What the exercise asks >> Among the entries below, find the line with "blue brick G4", then quote it and each following line up to and including the line with "green plate L5", and nothing else.

Task input >>
....

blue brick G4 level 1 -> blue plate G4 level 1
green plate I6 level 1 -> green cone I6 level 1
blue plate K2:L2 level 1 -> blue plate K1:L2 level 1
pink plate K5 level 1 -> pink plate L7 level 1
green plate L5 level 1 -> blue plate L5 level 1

....

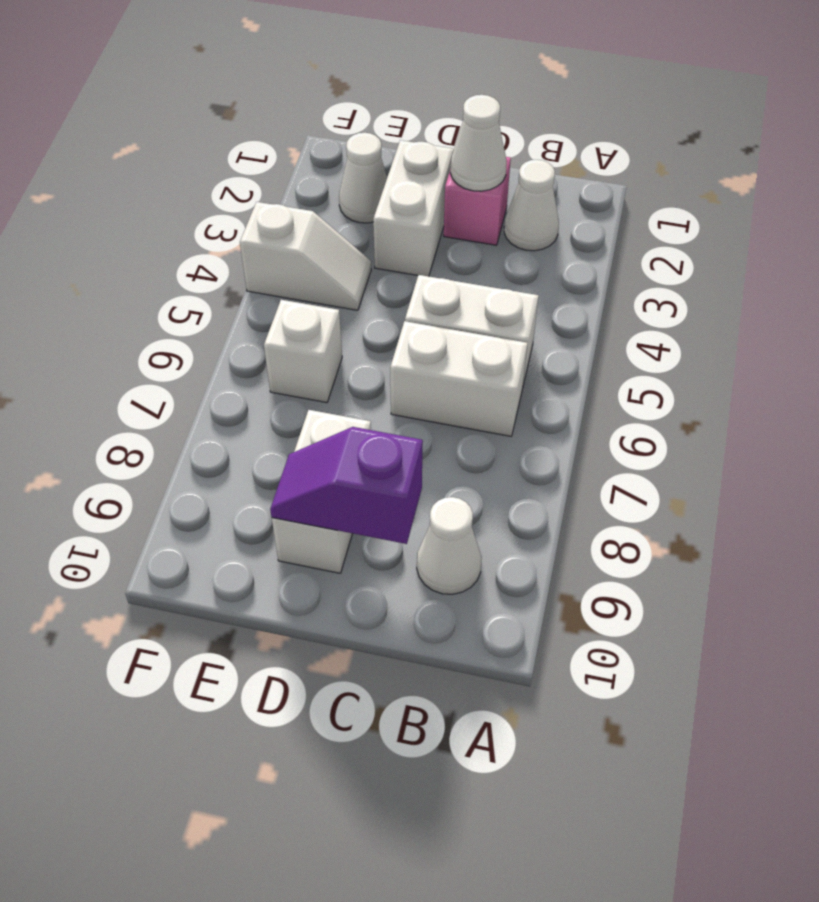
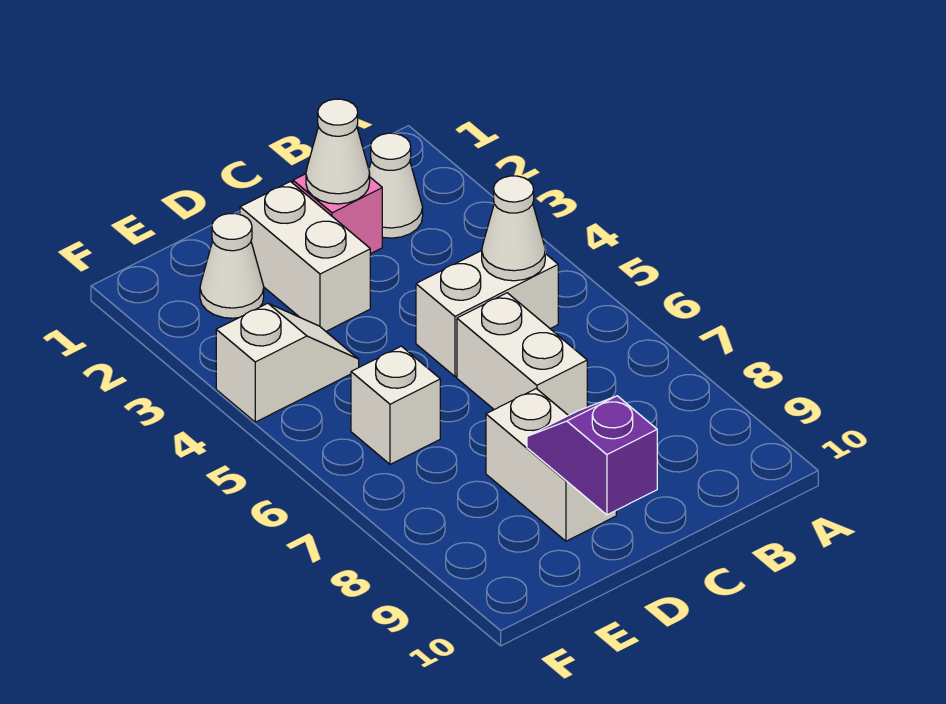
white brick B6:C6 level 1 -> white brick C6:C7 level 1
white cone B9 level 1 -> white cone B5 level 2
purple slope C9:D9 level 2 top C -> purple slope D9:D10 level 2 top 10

....

Answer to the exercise >>
blue brick G4 level 1 -> blue plate G4 level 1
green plate I6 level 1 -> green cone I6 level 1
blue plate K2:L2 level 1 -> blue plate K1:L2 level 1
pink plate K5 level 1 -> pink plate L7 level 1
green plate L5 level 1 -> blue plate L5 level 1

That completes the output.